- Extracted data entries -
BEGIN

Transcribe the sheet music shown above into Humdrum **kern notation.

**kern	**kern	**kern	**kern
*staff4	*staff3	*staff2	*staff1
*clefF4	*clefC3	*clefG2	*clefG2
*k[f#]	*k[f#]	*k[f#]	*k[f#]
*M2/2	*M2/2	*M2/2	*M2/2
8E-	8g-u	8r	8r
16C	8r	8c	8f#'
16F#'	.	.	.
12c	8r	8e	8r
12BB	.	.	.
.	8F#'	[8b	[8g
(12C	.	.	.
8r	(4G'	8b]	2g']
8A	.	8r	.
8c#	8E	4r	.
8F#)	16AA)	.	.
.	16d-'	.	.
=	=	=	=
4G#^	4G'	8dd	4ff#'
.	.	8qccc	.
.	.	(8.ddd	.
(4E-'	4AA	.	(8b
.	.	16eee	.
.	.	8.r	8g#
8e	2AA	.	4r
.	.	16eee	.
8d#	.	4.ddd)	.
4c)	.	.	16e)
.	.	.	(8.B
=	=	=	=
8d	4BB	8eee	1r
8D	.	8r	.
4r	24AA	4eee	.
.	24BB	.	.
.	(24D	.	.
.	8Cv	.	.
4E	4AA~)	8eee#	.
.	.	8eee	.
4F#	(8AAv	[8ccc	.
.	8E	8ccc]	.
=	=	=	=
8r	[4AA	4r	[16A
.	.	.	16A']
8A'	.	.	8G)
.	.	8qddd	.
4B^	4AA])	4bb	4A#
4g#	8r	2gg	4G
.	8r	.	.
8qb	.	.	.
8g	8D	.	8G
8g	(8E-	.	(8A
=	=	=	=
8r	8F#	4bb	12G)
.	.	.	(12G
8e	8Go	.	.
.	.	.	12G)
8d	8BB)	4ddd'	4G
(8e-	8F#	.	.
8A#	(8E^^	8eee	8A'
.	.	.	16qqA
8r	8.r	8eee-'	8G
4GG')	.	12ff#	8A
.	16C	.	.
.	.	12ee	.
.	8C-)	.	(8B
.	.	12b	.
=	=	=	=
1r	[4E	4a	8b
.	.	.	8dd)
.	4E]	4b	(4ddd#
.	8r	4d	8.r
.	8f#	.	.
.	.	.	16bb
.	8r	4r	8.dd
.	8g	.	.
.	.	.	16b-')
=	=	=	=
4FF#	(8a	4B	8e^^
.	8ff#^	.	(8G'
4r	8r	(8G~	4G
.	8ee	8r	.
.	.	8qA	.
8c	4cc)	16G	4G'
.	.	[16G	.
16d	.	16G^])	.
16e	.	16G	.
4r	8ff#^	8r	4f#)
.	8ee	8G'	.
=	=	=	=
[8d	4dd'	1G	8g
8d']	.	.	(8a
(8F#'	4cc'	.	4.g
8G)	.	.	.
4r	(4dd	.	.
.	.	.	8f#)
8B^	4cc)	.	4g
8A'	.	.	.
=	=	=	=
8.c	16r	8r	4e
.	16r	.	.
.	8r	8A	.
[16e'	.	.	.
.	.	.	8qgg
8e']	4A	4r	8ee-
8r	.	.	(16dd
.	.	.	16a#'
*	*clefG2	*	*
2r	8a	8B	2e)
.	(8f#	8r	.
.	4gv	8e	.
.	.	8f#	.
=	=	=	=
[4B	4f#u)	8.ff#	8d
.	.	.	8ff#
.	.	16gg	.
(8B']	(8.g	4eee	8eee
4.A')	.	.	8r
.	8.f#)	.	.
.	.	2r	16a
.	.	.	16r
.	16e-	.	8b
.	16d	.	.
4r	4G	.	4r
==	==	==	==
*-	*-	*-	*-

END

- EXERCISE INSTRUCTIONS -
Which lines in the material above contain the string "kern"? Copy each one in full.

- TASK ANSWER -
Transcribe the sheet music shown above into Humdrum **kern notation.
**kern	**kern	**kern	**kern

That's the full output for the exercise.